DATA UNDER STUDY →
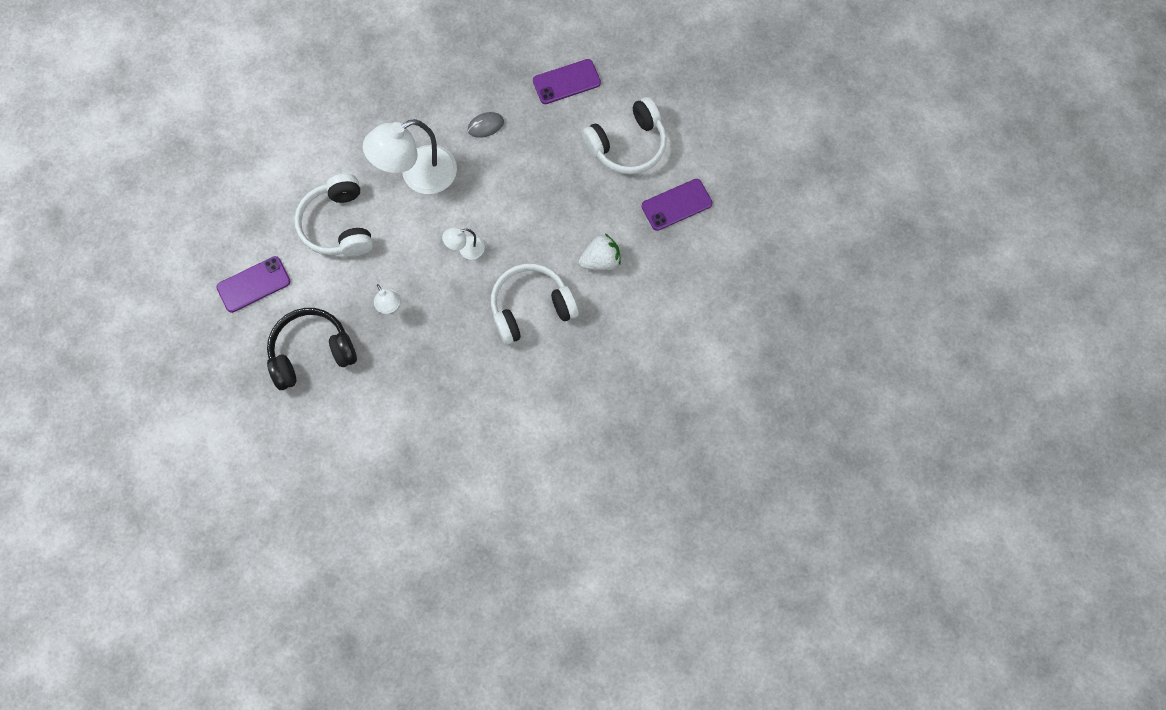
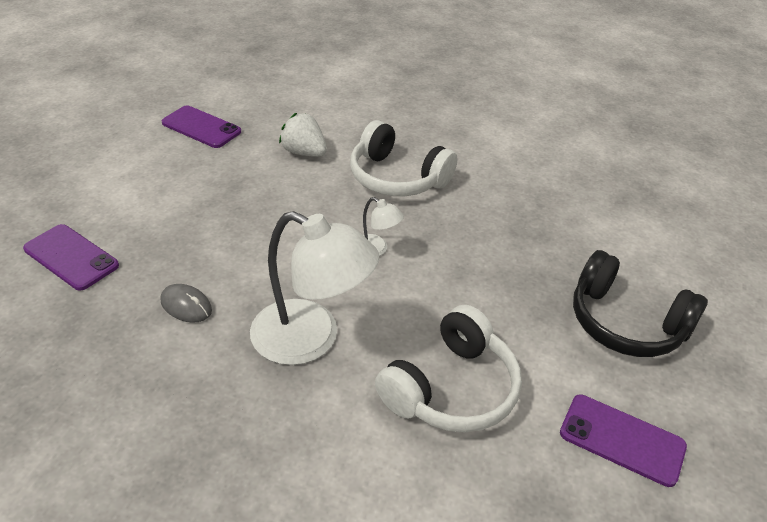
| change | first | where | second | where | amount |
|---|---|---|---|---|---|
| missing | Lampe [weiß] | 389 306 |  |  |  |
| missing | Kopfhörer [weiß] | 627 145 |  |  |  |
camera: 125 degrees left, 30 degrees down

WORK REQUEST → Exactly and only the lines from the one containing "missing | Kopfhörer" to the end of the entries above are to be written out.

RESPONSE →
| missing | Kopfhörer [weiß] | 627 145 |  |  |  |
camera: 125 degrees left, 30 degrees down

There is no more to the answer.